Problem statement:
Copy nothing but the lines below, from the one with "none -> cyan brick B3:B6 level 1" through the one with "cyan round brick H6", exactly as written; no pictures should appear.
[Records for this exercise Boundary: Start]
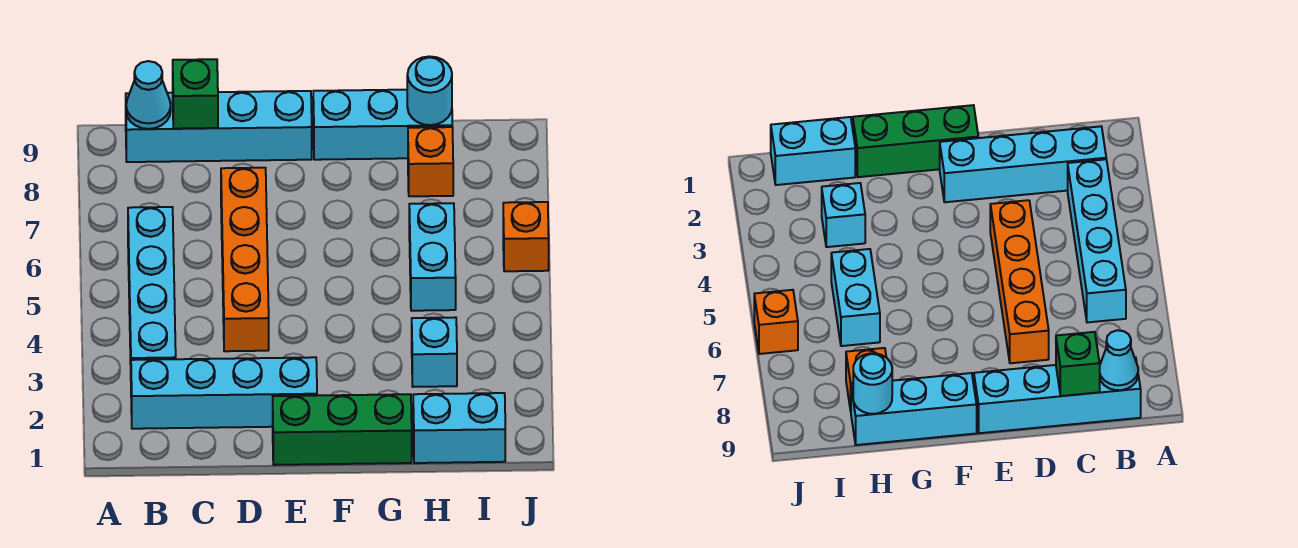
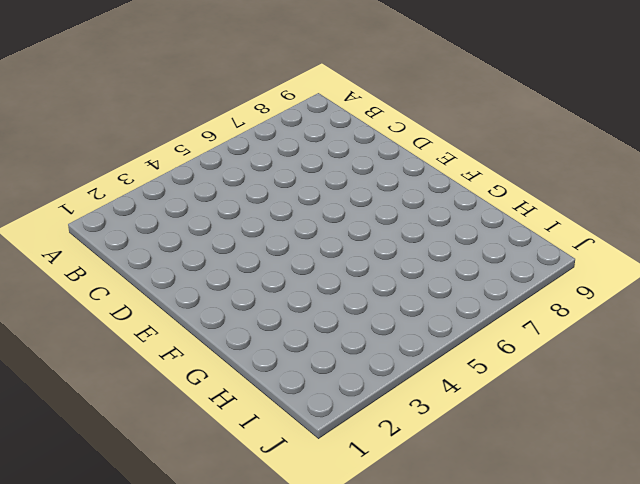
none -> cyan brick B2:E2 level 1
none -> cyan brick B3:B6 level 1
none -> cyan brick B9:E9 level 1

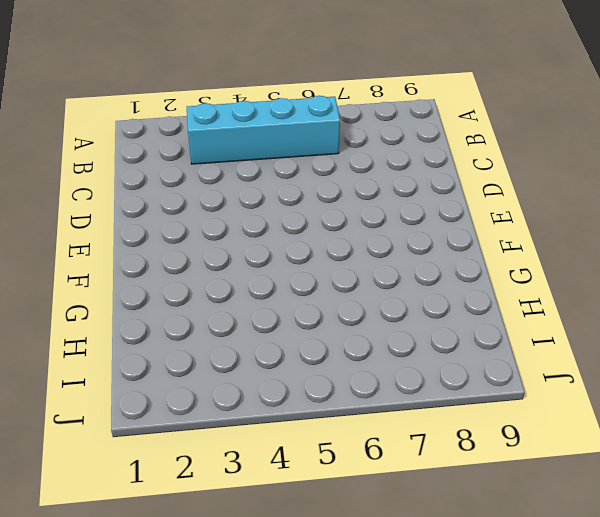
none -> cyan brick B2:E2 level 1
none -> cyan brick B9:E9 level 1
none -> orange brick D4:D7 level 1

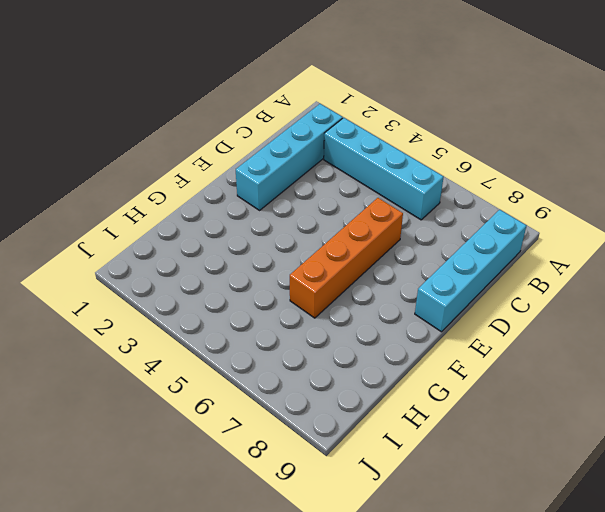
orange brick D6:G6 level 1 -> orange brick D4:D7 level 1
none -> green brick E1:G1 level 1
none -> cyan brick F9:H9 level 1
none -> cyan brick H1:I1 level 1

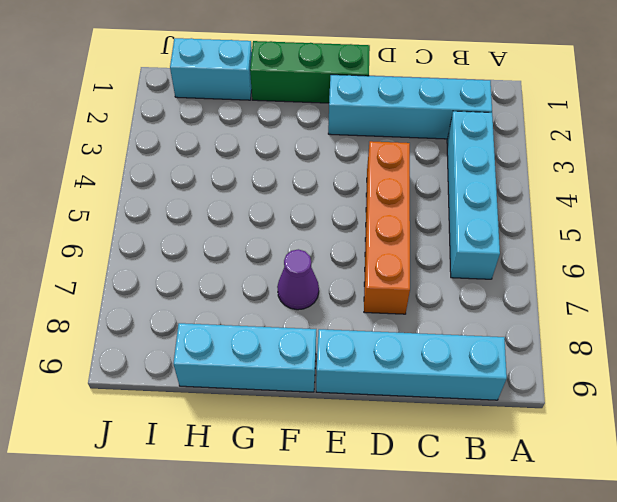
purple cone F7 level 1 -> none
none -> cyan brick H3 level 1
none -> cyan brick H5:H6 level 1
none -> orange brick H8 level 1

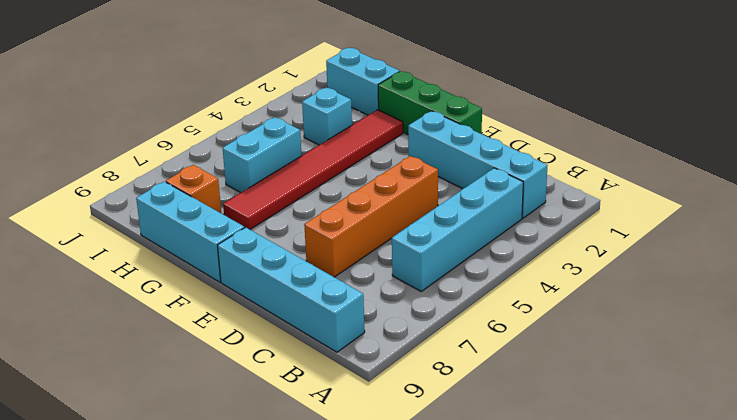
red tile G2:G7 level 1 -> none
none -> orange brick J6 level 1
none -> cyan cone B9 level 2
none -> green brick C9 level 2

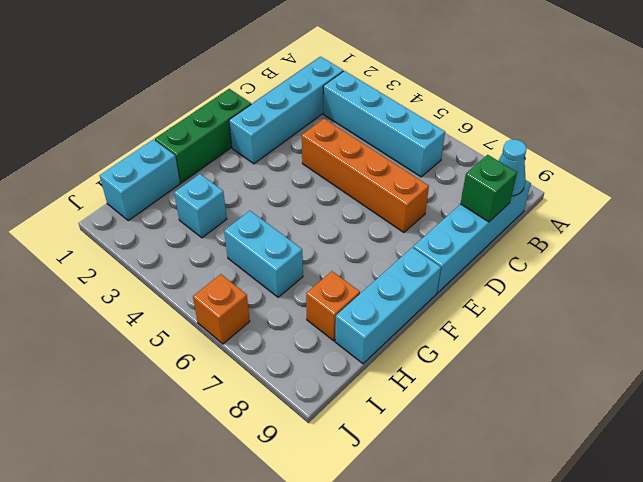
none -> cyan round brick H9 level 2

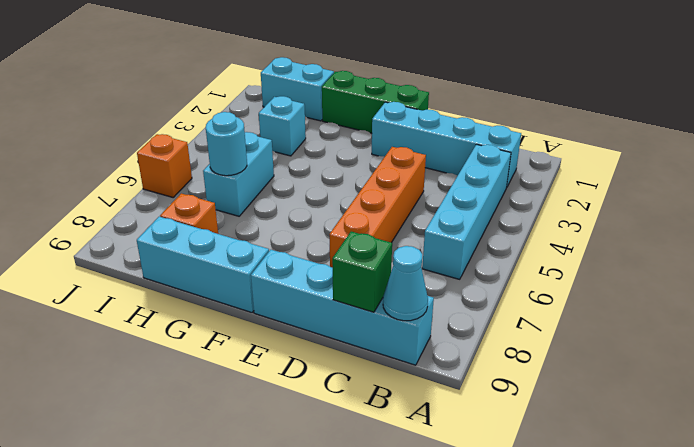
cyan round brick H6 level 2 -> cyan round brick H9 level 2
[Records for this exercise Boundary: End]
[Records for this exercise Boundary: Start]
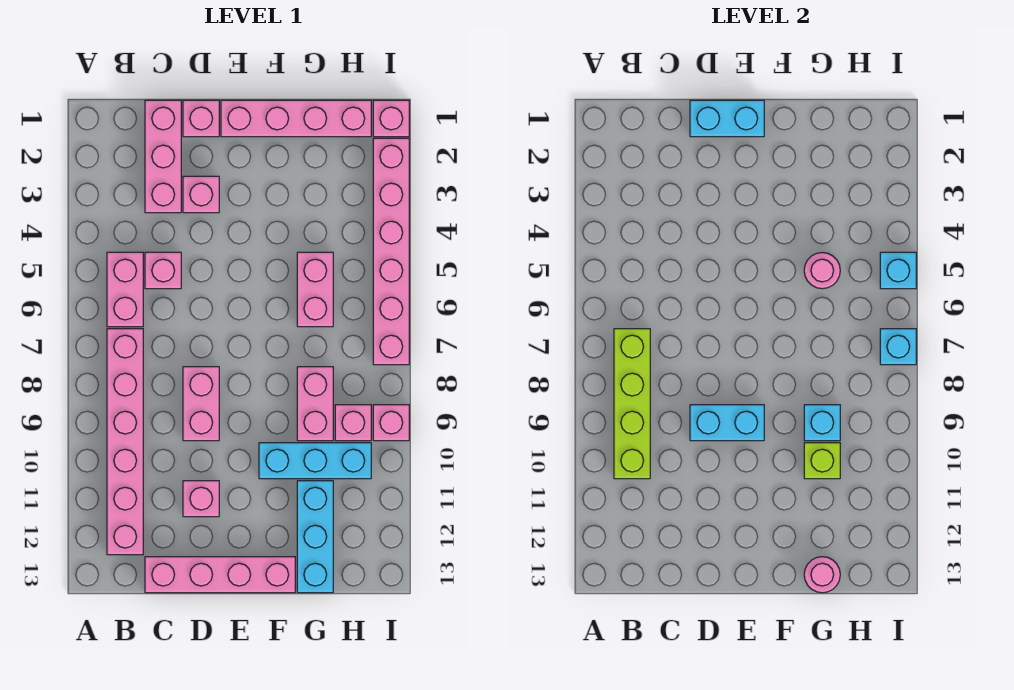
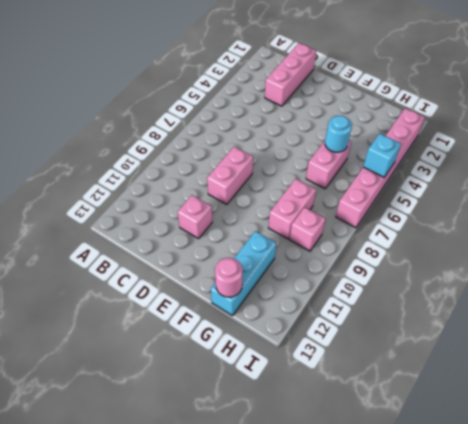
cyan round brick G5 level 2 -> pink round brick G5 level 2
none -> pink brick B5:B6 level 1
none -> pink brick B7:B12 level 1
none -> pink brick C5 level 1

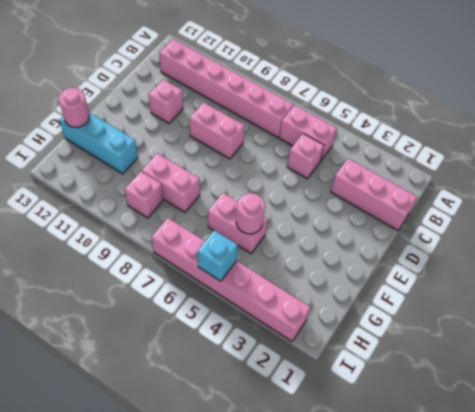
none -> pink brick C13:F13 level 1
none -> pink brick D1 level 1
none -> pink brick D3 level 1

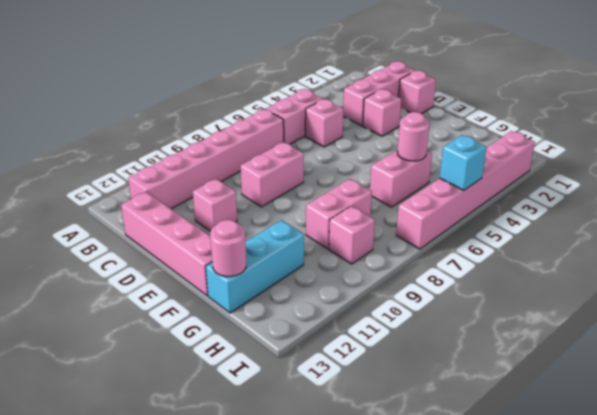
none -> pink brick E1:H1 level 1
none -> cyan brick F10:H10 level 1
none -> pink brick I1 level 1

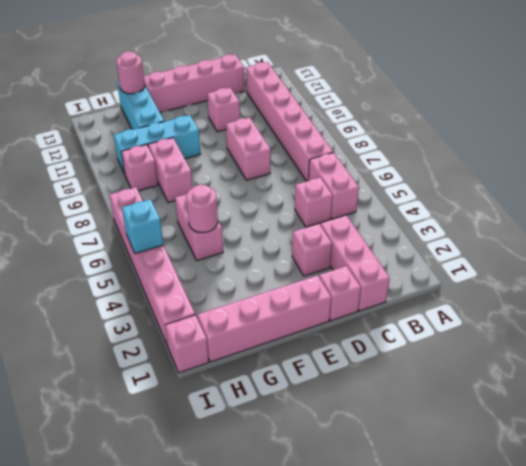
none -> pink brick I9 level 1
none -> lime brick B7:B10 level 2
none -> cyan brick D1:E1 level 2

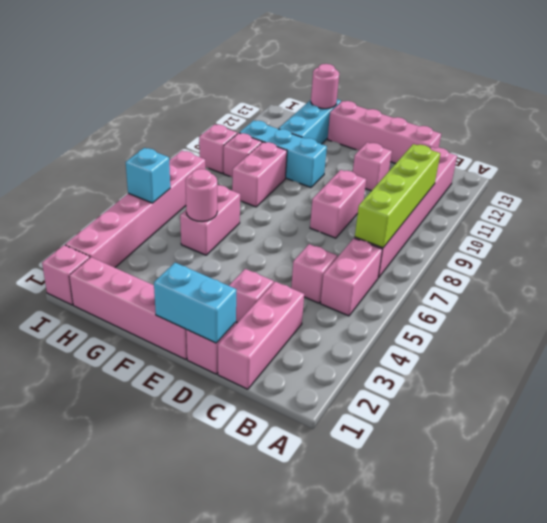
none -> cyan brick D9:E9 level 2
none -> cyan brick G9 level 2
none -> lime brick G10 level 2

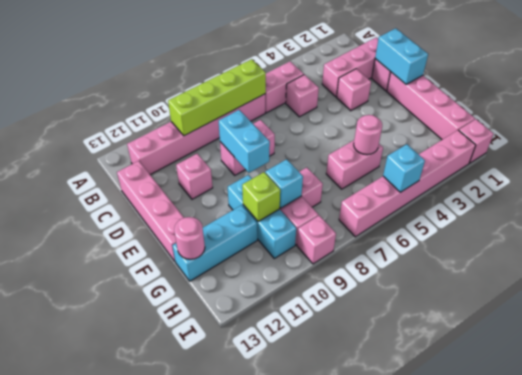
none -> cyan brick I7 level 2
[Records for this exercise Boundary: End]
[Records for this exercise Boundary: Start]
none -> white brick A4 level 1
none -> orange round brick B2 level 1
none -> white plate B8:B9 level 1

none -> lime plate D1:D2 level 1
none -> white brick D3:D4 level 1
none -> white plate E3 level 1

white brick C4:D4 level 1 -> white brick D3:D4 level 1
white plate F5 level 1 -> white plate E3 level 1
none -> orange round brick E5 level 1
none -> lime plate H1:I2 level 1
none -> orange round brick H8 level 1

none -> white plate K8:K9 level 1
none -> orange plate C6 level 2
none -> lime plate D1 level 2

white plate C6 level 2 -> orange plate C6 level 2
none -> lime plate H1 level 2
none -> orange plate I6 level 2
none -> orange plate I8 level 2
[Records for this exercise Boundary: End]
Reply to the exercise:
none -> cyan brick B3:B6 level 1
none -> cyan brick B9:E9 level 1

none -> cyan brick B2:E2 level 1
none -> cyan brick B9:E9 level 1
none -> orange brick D4:D7 level 1

orange brick D6:G6 level 1 -> orange brick D4:D7 level 1
none -> green brick E1:G1 level 1
none -> cyan brick F9:H9 level 1
none -> cyan brick H1:I1 level 1

purple cone F7 level 1 -> none
none -> cyan brick H3 level 1
none -> cyan brick H5:H6 level 1
none -> orange brick H8 level 1

red tile G2:G7 level 1 -> none
none -> orange brick J6 level 1
none -> cyan cone B9 level 2
none -> green brick C9 level 2

none -> cyan round brick H9 level 2

cyan round brick H6 level 2 -> cyan round brick H9 level 2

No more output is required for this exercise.